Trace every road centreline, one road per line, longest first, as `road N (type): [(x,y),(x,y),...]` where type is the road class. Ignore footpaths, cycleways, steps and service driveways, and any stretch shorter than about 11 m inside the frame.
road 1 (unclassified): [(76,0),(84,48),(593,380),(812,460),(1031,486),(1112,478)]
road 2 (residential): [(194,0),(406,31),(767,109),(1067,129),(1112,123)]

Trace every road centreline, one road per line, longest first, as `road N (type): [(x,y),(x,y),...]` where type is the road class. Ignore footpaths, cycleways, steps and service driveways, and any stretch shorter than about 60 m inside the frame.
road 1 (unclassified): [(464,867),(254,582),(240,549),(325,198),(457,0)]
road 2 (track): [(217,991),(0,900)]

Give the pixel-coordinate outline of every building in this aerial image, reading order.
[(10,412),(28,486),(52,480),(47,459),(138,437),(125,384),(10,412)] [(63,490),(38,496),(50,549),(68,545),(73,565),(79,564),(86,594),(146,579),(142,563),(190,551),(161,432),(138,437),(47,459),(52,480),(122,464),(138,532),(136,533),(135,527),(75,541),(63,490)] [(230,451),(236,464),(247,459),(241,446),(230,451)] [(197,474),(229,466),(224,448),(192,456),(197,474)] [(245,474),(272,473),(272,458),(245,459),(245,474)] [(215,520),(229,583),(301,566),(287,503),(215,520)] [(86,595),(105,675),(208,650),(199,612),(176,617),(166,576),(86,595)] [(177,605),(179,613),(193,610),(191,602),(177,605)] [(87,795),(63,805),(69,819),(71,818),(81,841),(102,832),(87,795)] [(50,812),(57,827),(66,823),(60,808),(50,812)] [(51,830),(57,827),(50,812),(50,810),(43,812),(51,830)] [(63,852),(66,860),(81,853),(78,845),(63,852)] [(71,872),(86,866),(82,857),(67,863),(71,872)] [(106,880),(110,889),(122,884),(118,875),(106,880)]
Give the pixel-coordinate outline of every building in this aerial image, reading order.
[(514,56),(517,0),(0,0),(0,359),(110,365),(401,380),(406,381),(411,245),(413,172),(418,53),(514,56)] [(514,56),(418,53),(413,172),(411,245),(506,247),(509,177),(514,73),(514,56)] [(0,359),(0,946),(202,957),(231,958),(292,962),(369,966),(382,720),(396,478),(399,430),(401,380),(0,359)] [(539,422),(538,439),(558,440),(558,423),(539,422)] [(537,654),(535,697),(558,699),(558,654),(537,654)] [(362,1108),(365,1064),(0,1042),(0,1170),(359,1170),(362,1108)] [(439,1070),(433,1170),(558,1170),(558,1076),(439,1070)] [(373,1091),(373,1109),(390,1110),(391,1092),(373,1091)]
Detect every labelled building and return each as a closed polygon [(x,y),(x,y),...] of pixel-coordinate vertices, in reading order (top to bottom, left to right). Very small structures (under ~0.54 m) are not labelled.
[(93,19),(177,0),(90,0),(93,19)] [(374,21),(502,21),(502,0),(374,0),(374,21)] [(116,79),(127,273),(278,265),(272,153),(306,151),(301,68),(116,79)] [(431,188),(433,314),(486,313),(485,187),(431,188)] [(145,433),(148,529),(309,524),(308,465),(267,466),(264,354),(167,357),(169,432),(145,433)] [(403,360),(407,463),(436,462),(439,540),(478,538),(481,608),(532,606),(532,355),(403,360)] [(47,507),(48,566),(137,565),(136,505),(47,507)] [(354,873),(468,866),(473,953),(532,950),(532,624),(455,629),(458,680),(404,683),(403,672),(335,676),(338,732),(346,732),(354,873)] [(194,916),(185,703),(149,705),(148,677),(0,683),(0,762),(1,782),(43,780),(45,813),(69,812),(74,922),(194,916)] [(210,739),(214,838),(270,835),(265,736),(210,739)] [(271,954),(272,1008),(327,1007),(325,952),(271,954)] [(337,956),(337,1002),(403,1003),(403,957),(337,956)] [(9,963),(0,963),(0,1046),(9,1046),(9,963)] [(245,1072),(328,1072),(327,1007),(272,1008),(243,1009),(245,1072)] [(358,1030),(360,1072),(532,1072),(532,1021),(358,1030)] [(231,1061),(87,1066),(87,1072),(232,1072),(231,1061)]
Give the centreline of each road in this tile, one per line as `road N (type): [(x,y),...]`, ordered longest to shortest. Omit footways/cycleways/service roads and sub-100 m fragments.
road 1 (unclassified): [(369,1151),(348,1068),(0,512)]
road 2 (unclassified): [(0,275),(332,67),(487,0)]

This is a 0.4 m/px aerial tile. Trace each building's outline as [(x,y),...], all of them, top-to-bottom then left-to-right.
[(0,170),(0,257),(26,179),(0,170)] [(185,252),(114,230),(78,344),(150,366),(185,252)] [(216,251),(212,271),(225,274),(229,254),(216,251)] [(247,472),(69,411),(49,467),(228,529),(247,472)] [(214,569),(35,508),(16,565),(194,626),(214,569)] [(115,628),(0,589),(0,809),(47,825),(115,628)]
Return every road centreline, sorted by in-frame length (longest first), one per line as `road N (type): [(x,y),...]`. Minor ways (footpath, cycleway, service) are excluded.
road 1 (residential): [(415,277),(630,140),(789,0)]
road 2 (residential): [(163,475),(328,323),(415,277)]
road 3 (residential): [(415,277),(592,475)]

DIRECTIONS: No lines before the one containing "Return every road" belong in the answer; write out that line and each one after it exactly, through the end of the records.

RESULT FOR THIS TASK:
Return every road centreline, sorted by in-frame length (longest first), one per line as `road N (type): [(x,y),...]`. Minor ways (footpath, cycleway, service) are excluded.
road 1 (residential): [(415,277),(630,140),(789,0)]
road 2 (residential): [(163,475),(328,323),(415,277)]
road 3 (residential): [(415,277),(592,475)]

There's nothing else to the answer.